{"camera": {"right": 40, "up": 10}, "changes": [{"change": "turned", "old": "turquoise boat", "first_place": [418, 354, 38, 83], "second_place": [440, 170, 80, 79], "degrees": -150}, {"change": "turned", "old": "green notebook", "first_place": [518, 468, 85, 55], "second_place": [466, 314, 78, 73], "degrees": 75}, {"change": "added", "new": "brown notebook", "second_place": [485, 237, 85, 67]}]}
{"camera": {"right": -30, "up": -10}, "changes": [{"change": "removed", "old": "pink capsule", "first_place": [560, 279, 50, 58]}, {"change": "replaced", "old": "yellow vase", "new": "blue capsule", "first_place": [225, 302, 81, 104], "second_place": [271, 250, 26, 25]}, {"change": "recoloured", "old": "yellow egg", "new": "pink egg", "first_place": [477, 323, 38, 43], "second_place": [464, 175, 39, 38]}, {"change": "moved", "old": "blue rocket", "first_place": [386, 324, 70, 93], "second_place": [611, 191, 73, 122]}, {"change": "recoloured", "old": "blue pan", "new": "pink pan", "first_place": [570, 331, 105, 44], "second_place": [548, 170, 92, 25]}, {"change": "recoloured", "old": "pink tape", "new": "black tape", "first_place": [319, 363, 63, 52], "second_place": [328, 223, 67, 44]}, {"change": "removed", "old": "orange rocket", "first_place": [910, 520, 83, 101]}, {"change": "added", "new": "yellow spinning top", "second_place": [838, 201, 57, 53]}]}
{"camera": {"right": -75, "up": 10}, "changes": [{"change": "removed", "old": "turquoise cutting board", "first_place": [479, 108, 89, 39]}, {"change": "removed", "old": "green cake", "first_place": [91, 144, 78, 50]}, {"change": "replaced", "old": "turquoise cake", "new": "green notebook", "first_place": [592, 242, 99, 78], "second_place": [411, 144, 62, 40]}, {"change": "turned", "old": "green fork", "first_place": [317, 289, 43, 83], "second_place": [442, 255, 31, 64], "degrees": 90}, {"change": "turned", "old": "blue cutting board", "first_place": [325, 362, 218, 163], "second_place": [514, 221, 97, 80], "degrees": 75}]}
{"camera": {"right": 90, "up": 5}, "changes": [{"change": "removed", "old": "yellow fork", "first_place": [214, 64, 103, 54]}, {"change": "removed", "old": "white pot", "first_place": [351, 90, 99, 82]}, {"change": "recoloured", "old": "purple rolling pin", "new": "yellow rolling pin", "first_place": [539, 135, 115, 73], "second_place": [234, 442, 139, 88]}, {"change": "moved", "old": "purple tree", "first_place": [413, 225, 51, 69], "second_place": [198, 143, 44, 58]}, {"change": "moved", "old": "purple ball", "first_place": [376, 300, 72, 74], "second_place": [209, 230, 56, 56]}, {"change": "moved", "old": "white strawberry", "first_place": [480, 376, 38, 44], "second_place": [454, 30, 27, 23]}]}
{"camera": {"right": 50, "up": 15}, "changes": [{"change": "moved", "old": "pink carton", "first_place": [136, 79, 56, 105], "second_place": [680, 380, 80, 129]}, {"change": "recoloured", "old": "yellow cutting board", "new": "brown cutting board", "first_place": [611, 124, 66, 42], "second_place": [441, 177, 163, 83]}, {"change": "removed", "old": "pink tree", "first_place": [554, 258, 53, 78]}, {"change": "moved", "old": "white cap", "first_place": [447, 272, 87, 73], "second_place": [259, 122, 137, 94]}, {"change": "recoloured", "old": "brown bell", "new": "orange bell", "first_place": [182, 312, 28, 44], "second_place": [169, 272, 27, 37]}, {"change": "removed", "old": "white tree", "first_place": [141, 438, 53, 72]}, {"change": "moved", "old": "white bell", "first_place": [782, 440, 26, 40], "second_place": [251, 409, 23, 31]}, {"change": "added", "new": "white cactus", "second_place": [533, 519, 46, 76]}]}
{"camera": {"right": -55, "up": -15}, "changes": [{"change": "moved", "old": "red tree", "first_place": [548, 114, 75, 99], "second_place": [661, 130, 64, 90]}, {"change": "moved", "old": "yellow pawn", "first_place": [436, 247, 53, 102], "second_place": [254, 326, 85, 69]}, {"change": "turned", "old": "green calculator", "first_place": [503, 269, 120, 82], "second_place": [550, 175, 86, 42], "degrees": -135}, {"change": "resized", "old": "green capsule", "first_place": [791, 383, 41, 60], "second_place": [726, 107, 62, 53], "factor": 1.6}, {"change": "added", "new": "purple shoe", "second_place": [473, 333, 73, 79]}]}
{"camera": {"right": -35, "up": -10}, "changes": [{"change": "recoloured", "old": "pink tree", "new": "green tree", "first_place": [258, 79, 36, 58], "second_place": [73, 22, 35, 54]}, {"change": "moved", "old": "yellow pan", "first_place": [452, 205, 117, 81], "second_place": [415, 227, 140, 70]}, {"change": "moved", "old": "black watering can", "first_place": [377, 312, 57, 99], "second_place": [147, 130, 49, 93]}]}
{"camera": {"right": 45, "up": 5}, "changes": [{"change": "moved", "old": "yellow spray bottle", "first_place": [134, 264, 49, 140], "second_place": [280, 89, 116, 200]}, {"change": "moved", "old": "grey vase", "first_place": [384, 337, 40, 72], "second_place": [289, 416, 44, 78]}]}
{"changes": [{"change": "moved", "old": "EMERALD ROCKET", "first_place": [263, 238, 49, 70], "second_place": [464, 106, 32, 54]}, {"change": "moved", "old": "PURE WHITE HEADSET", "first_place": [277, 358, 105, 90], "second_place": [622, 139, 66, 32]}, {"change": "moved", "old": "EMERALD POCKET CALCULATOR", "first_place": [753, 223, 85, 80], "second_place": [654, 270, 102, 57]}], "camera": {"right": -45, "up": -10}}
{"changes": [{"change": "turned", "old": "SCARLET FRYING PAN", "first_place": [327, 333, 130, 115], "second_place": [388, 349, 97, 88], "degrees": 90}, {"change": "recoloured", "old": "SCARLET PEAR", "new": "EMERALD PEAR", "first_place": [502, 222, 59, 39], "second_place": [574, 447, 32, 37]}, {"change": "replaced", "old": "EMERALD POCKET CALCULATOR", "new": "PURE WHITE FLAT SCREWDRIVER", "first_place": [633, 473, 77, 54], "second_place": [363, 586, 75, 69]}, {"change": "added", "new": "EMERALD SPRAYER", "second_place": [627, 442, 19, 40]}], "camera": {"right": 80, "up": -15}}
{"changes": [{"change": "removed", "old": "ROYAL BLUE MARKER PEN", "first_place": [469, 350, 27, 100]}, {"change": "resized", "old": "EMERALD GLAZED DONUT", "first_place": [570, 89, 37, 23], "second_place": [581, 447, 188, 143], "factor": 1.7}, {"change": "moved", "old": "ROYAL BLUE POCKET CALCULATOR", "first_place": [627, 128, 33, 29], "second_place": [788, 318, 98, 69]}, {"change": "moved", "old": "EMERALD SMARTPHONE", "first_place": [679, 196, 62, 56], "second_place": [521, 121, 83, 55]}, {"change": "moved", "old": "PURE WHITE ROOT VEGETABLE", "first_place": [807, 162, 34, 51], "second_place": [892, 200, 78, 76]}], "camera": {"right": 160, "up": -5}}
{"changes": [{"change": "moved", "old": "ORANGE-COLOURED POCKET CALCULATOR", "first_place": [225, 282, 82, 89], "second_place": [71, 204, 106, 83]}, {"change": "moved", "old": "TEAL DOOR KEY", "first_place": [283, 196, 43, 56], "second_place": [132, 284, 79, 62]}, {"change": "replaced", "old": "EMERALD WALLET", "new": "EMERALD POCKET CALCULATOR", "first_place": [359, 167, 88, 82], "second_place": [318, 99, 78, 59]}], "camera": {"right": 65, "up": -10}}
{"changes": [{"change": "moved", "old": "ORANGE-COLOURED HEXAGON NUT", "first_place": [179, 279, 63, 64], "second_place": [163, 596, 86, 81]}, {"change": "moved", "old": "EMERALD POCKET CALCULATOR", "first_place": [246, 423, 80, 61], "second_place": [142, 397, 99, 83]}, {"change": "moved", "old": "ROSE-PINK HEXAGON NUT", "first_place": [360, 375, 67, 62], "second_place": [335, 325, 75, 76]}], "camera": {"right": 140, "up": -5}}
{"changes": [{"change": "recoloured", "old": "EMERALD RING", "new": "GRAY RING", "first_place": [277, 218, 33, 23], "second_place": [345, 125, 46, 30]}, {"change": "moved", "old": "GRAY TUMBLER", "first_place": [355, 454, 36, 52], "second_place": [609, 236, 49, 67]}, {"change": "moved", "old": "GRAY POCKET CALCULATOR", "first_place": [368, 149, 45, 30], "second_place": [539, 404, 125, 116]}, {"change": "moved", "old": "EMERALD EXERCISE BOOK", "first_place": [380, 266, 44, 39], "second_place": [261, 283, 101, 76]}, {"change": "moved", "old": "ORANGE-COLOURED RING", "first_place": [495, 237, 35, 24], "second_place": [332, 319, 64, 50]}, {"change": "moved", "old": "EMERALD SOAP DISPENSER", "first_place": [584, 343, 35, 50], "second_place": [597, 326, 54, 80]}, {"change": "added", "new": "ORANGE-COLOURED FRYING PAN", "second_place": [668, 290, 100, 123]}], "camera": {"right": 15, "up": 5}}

■ Required action ■
What are the lines above that hold the string "notebook"? Copy them.

■ Result of the task ■
{"camera": {"right": 40, "up": 10}, "changes": [{"change": "turned", "old": "turquoise boat", "first_place": [418, 354, 38, 83], "second_place": [440, 170, 80, 79], "degrees": -150}, {"change": "turned", "old": "green notebook", "first_place": [518, 468, 85, 55], "second_place": [466, 314, 78, 73], "degrees": 75}, {"change": "added", "new": "brown notebook", "second_place": [485, 237, 85, 67]}]}
{"camera": {"right": -75, "up": 10}, "changes": [{"change": "removed", "old": "turquoise cutting board", "first_place": [479, 108, 89, 39]}, {"change": "removed", "old": "green cake", "first_place": [91, 144, 78, 50]}, {"change": "replaced", "old": "turquoise cake", "new": "green notebook", "first_place": [592, 242, 99, 78], "second_place": [411, 144, 62, 40]}, {"change": "turned", "old": "green fork", "first_place": [317, 289, 43, 83], "second_place": [442, 255, 31, 64], "degrees": 90}, {"change": "turned", "old": "blue cutting board", "first_place": [325, 362, 218, 163], "second_place": [514, 221, 97, 80], "degrees": 75}]}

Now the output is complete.